| Task details |
Only the lines from the one containing "red spinning top [503,272,568,341]" through the end of the records should be retyped, exactly and including both ends; pictures stay out.

| Study material |
####
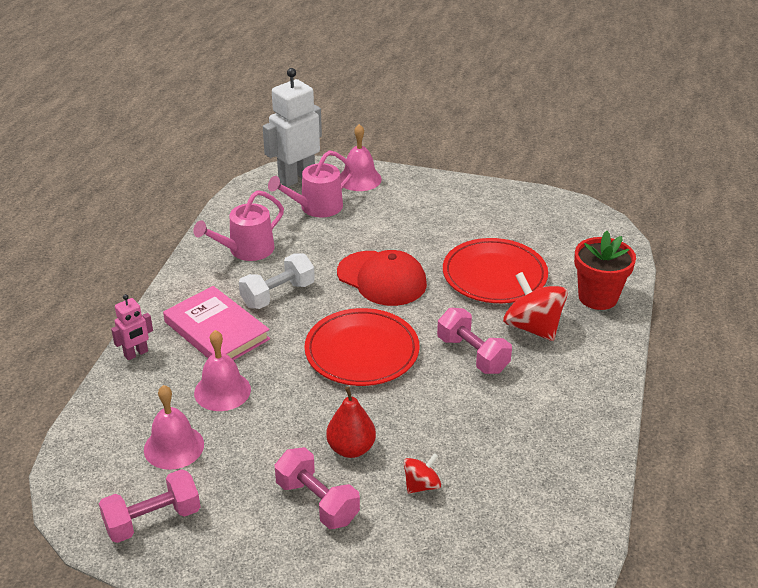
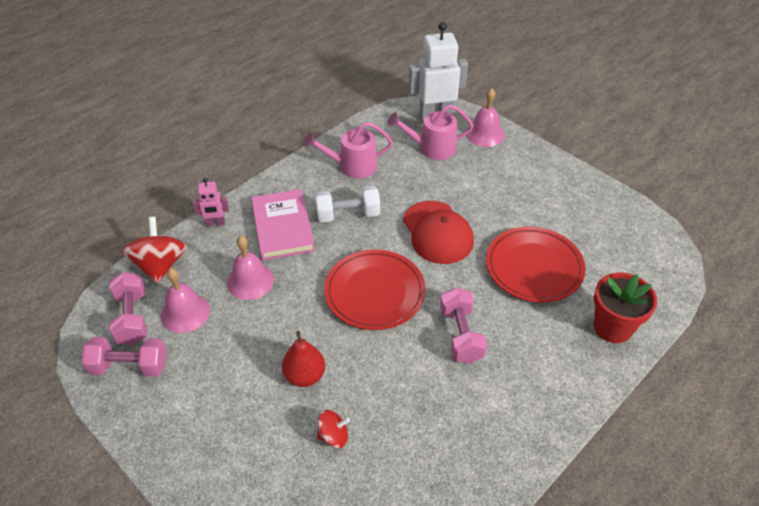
camera: 30 degrees right, 10 degrees up
pink dumbbell [275,447,360,529] -> pink dumbbell moved to [109,272,147,345]
red spinning top [503,272,568,341] -> red spinning top moved to [121,217,187,284]

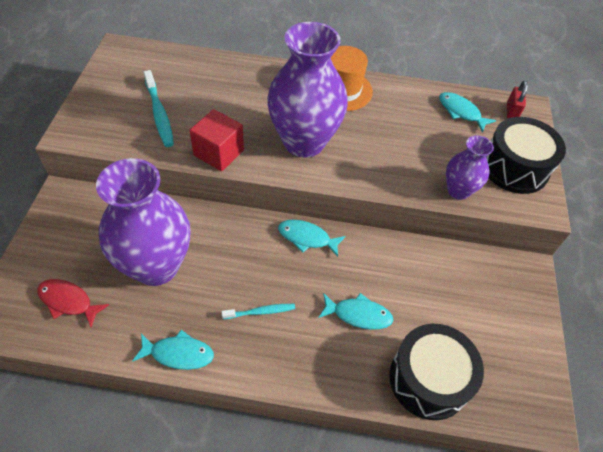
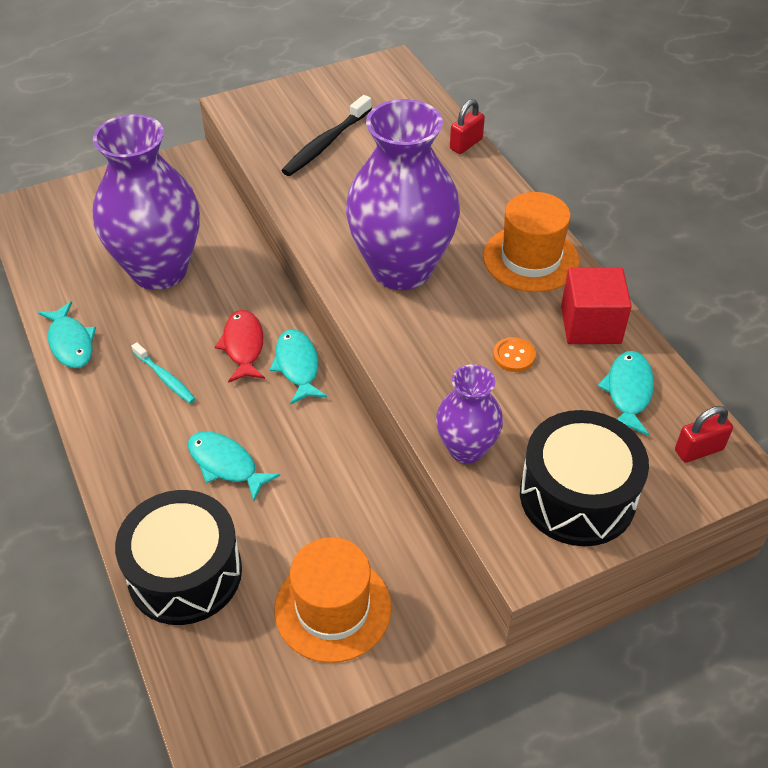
camera: 60 degrees right, 5 degrees down
red fish [37,279,109,328] -> red fish moved to [215,310,265,383]
turquoise toothbrush [144,70,174,147] -> black toothbrush [281,95,372,176]
red cube [189,109,244,171] -> red cube moved to [561,267,632,344]
turquoise fish [318,293,393,330] -> turquoise fish turned 150 degrees clockwise [188,431,280,501]
none -> orange hat [274,537,391,663]
none -> red padlock [450,99,485,154]
none -> orange button [493,337,536,372]

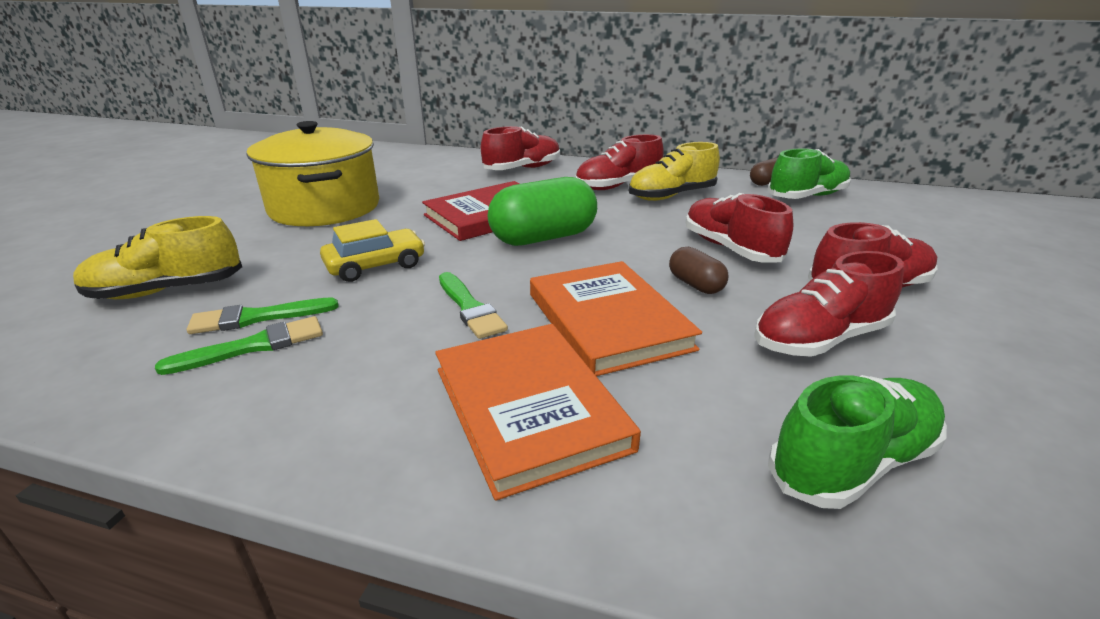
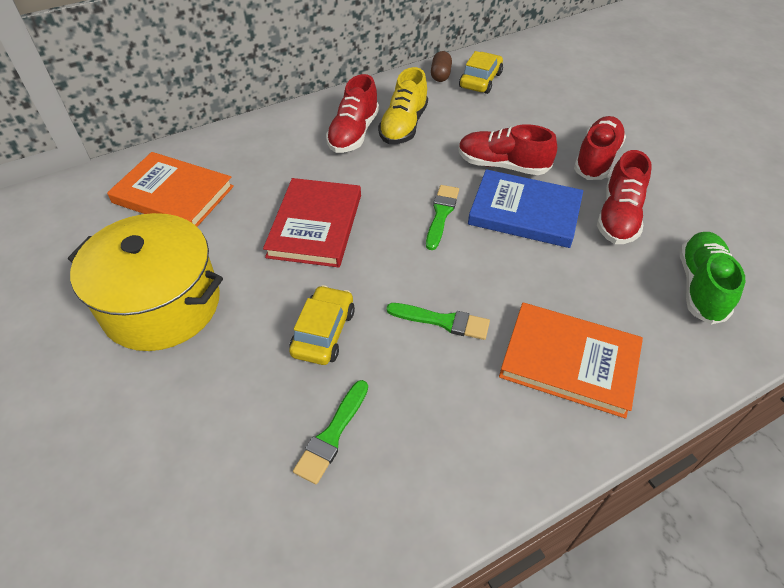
camera: 45 degrees left, 20 degrees up
yellow shoe [73,216,242,299] -> none
green brush [155,316,323,375] -> green brush moved to [426,185,459,250]
red shoe [481,126,560,170] -> none
green capsule [488,177,597,246] -> none
orange book [530,261,702,376] -> orange book moved to [107,152,234,227]
brown capsule [669,247,728,294] -> blue book [468,169,583,248]
green shoe [767,148,851,199] -> yellow car [459,51,503,94]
####
| Solution |
red spinning top [503,272,568,341] -> red spinning top moved to [121,217,187,284]

camera: 60 degrees right, 5 degrees down
red fish [37,279,109,328] -> red fish moved to [215,310,265,383]
turquoise toothbrush [144,70,174,147] -> black toothbrush [281,95,372,176]
red cube [189,109,244,171] -> red cube moved to [561,267,632,344]
turquoise fish [318,293,393,330] -> turquoise fish turned 150 degrees clockwise [188,431,280,501]
none -> orange hat [274,537,391,663]
none -> red padlock [450,99,485,154]
none -> orange button [493,337,536,372]

camera: 45 degrees left, 20 degrees up
yellow shoe [73,216,242,299] -> none
green brush [155,316,323,375] -> green brush moved to [426,185,459,250]
red shoe [481,126,560,170] -> none
green capsule [488,177,597,246] -> none
orange book [530,261,702,376] -> orange book moved to [107,152,234,227]
brown capsule [669,247,728,294] -> blue book [468,169,583,248]
green shoe [767,148,851,199] -> yellow car [459,51,503,94]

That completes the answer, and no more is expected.